ACTION ITEM: Set down a faithful copy of every record below, with no images.

----

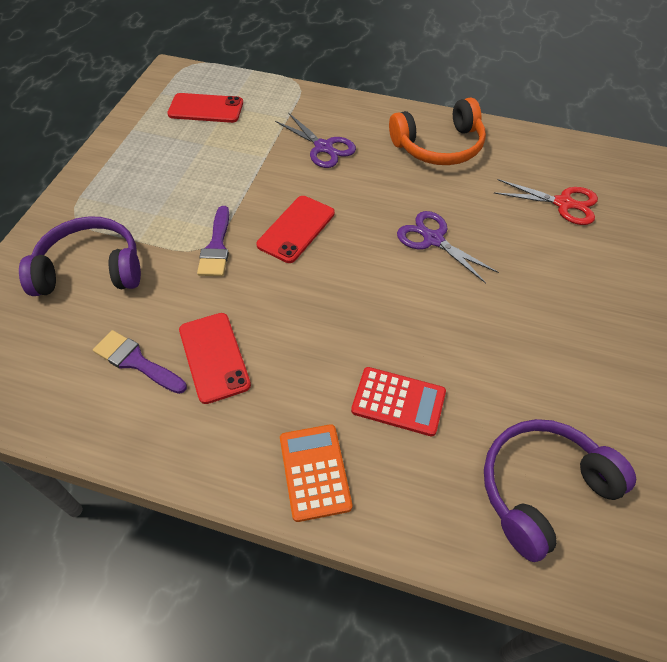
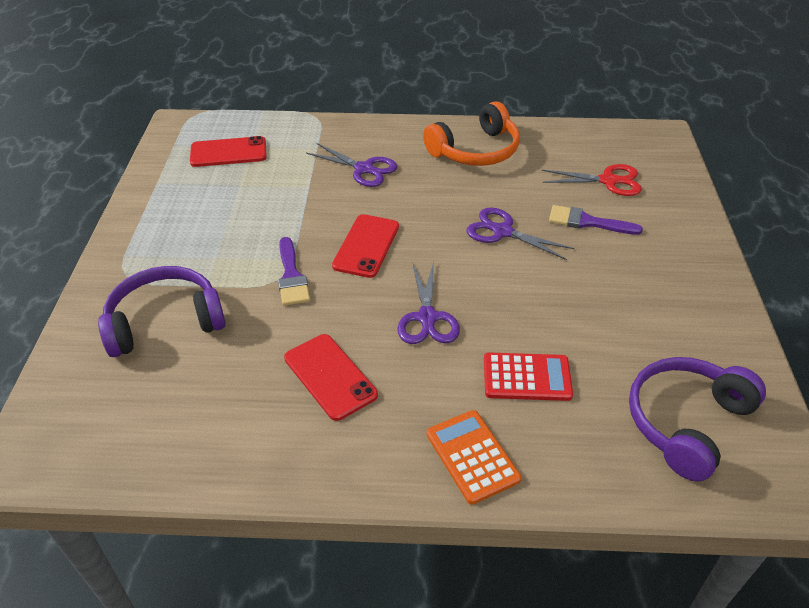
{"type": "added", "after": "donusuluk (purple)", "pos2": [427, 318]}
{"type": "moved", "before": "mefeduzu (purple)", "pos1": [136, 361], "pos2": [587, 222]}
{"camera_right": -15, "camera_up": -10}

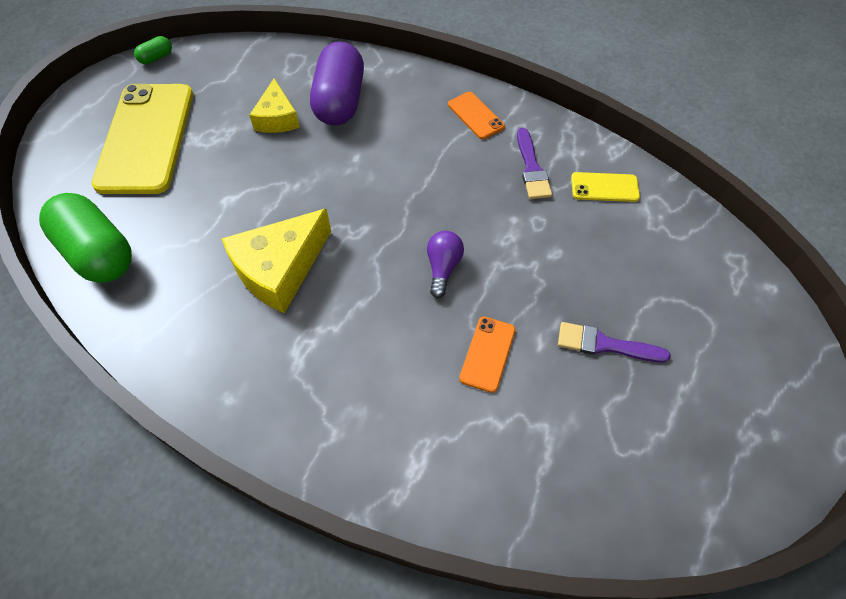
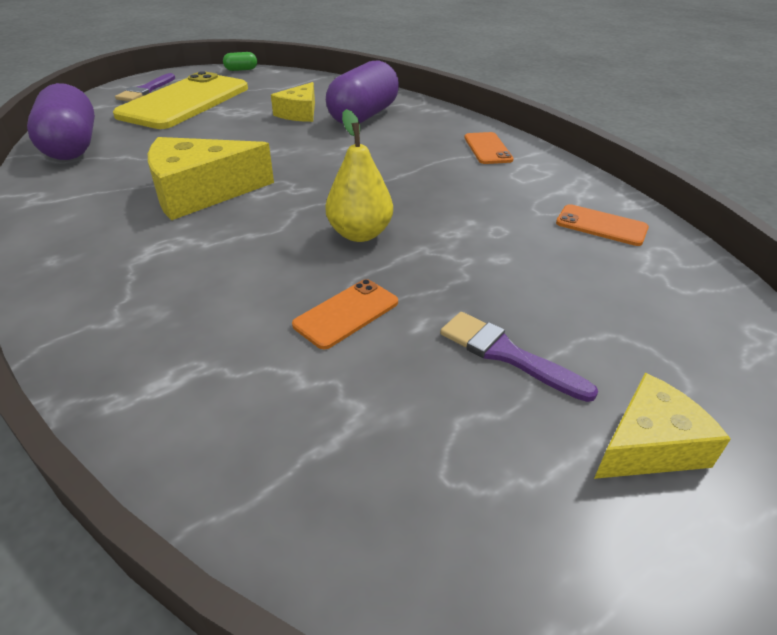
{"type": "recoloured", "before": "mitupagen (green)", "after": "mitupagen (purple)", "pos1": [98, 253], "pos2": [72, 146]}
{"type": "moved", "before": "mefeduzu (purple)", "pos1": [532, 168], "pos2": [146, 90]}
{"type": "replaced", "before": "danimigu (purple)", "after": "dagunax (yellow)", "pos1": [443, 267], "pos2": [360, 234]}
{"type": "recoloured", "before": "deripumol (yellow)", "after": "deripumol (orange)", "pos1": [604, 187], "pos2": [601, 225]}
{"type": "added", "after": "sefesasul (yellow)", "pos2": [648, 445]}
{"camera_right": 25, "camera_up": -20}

----

SOLVED EXERCISE:
{"type": "added", "after": "donusuluk (purple)", "pos2": [427, 318]}
{"type": "moved", "before": "mefeduzu (purple)", "pos1": [136, 361], "pos2": [587, 222]}
{"camera_right": -15, "camera_up": -10}

{"type": "recoloured", "before": "mitupagen (green)", "after": "mitupagen (purple)", "pos1": [98, 253], "pos2": [72, 146]}
{"type": "moved", "before": "mefeduzu (purple)", "pos1": [532, 168], "pos2": [146, 90]}
{"type": "replaced", "before": "danimigu (purple)", "after": "dagunax (yellow)", "pos1": [443, 267], "pos2": [360, 234]}
{"type": "recoloured", "before": "deripumol (yellow)", "after": "deripumol (orange)", "pos1": [604, 187], "pos2": [601, 225]}
{"type": "added", "after": "sefesasul (yellow)", "pos2": [648, 445]}
{"camera_right": 25, "camera_up": -20}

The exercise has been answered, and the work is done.